*Description of the task*: Going through the data below, copy out each line where the word "heart" shows up.

*** Opening of Extracted entries ***

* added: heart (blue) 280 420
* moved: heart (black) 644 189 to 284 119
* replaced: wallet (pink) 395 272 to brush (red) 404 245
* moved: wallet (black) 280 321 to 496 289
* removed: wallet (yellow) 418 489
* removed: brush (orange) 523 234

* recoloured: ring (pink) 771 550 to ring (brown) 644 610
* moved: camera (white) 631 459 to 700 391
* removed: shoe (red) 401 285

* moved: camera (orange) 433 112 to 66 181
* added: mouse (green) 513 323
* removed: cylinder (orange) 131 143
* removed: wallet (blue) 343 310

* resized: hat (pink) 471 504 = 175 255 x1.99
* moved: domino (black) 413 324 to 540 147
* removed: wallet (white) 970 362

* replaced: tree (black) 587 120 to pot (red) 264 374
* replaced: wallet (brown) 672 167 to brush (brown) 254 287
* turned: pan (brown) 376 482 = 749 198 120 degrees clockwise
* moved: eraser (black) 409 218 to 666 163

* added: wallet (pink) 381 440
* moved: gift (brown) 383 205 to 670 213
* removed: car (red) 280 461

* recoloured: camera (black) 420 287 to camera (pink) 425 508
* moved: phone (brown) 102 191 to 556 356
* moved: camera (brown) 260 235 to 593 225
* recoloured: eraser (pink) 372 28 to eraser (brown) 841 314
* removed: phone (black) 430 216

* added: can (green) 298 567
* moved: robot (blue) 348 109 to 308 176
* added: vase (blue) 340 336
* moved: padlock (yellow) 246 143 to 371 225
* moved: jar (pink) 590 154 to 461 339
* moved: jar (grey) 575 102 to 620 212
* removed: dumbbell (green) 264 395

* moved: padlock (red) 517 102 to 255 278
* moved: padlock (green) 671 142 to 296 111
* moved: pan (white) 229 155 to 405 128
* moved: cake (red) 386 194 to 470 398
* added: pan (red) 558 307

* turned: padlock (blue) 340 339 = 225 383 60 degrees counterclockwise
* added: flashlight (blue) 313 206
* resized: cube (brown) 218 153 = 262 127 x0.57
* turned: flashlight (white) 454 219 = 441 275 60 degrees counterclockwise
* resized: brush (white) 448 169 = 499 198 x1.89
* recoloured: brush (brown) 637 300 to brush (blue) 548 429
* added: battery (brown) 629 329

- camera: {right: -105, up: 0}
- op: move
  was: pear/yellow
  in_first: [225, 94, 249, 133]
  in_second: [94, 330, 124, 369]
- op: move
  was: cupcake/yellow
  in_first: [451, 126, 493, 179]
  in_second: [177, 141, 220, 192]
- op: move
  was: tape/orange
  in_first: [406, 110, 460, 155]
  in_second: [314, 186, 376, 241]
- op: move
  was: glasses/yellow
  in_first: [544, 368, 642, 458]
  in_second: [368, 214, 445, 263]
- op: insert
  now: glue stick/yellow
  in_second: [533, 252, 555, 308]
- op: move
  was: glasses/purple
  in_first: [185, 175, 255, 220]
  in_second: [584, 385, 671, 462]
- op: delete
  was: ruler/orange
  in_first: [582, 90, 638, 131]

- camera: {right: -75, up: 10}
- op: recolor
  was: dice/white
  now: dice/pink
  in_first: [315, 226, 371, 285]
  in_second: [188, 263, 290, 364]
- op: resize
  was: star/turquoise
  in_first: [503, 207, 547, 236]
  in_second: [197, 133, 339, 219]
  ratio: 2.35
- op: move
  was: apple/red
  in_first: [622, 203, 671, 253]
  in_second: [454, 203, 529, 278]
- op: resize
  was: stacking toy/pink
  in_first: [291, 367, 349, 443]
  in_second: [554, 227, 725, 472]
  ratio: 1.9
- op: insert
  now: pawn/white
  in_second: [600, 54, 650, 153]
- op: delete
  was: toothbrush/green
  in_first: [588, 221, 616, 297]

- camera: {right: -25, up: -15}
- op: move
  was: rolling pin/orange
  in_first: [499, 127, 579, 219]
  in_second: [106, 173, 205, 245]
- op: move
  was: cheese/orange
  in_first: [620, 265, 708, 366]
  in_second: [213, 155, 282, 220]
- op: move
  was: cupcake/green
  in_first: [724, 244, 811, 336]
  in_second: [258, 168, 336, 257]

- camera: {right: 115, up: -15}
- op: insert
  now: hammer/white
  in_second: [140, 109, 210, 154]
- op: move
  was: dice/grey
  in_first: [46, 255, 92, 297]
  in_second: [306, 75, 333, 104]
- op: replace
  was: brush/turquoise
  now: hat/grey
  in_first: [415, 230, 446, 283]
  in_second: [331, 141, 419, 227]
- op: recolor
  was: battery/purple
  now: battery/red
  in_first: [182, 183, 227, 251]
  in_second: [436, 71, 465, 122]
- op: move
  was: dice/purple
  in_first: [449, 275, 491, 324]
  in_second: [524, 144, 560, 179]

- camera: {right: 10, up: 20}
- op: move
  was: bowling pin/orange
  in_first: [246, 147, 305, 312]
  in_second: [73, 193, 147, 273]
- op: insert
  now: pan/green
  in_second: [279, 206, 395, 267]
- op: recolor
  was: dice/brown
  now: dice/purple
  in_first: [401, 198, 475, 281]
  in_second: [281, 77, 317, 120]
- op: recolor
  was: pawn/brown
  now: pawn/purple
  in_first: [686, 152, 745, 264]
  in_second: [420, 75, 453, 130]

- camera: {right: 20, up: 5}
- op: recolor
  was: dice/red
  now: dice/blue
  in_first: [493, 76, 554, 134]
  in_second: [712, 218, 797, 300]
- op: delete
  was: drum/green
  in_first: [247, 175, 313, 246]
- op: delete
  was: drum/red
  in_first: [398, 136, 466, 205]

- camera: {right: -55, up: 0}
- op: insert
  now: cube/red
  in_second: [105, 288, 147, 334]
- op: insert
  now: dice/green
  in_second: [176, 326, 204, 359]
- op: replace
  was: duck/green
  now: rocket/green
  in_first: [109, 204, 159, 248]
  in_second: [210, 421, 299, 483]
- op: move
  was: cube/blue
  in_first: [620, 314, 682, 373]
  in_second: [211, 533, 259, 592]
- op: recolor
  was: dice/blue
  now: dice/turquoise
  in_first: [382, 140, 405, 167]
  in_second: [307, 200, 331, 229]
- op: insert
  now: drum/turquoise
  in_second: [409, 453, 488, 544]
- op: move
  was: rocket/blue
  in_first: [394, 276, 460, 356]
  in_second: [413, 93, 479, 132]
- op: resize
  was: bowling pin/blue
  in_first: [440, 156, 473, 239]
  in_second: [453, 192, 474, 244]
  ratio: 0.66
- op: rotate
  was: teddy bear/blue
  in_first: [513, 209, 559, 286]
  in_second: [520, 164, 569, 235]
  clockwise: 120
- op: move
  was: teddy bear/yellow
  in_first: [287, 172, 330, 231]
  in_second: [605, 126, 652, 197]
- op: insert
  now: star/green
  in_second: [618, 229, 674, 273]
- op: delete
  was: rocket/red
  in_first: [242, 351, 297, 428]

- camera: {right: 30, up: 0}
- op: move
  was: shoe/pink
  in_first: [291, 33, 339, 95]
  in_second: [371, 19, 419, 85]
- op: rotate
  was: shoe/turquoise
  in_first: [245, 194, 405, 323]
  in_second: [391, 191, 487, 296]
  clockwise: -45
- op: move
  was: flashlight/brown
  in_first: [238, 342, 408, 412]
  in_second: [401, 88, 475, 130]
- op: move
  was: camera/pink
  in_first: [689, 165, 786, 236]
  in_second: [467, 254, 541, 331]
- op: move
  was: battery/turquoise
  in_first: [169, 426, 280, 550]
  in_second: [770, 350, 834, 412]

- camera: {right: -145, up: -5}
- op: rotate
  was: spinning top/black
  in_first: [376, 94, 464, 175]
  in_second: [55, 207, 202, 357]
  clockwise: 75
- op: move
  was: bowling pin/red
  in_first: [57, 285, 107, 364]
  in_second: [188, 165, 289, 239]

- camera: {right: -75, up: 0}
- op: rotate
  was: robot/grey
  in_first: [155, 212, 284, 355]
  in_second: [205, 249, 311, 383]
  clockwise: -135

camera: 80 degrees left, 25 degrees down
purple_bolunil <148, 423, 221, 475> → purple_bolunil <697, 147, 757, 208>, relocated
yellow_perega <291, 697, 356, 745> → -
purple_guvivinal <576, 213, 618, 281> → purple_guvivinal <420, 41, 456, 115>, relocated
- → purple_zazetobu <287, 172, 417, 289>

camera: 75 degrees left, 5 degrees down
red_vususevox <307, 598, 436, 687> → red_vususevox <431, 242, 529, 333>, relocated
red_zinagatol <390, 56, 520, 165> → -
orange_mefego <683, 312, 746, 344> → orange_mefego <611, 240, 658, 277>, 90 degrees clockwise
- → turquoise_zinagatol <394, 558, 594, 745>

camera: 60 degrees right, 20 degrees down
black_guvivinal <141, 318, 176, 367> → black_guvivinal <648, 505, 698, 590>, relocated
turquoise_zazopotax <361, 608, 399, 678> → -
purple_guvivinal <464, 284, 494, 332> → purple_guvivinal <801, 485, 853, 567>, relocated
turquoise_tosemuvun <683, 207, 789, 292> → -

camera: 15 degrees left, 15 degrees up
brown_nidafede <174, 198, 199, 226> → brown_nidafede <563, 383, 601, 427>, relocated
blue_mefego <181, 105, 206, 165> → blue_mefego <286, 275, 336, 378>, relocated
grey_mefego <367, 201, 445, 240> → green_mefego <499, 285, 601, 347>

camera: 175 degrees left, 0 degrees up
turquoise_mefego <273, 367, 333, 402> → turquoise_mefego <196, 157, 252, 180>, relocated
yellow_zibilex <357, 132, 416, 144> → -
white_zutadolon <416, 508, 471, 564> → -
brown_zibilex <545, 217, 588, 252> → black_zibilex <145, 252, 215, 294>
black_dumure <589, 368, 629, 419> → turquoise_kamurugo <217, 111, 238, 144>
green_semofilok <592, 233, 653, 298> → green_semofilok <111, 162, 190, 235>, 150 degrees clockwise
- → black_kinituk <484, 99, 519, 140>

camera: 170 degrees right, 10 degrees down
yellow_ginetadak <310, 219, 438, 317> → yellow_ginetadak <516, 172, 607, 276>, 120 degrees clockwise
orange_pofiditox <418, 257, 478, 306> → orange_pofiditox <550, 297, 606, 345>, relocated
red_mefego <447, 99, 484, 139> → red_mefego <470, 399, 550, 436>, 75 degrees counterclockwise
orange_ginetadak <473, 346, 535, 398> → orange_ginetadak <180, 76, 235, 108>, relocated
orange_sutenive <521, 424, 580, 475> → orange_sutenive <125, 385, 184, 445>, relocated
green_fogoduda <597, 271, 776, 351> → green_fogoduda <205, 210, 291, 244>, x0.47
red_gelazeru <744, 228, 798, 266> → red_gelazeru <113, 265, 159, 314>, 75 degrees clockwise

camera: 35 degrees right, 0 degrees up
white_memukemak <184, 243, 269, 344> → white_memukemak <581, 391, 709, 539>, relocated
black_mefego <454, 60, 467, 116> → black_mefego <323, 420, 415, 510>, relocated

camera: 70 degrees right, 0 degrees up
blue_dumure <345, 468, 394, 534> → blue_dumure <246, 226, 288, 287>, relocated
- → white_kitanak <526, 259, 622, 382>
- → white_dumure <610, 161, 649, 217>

*** Close of Extracted entries ***

*Result of the task*:
* added: heart (blue) 280 420
* moved: heart (black) 644 189 to 284 119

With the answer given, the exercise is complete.